Scene image comparisons:
----------------------------------------

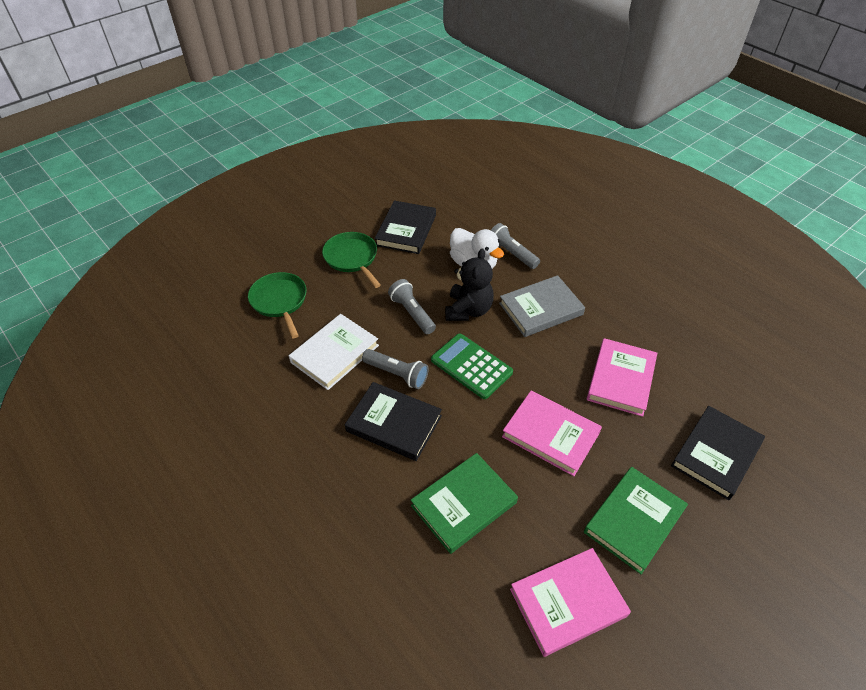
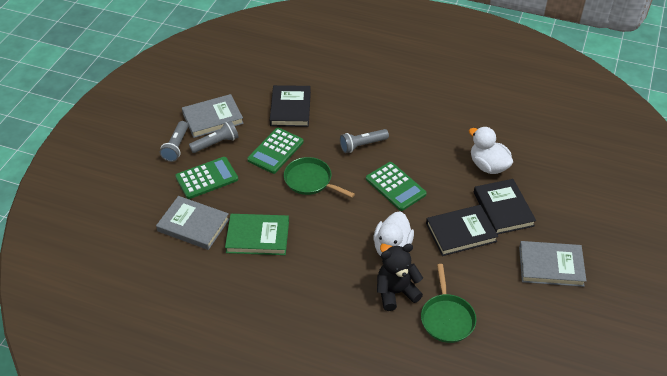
green book: 2 -> 1
green calculator: 1 -> 3
grey book: 1 -> 3
pink book: 3 -> 0
white book: 1 -> 0
white duck: 1 -> 2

----------------------------------------

* [WHAT NEEDS TO BE DONE]
Transcribe every entry exactly. Leave out the pictures.

* [RESULT OF THIS EXERCISE]
green book: 2 -> 1
green calculator: 1 -> 3
grey book: 1 -> 3
pink book: 3 -> 0
white book: 1 -> 0
white duck: 1 -> 2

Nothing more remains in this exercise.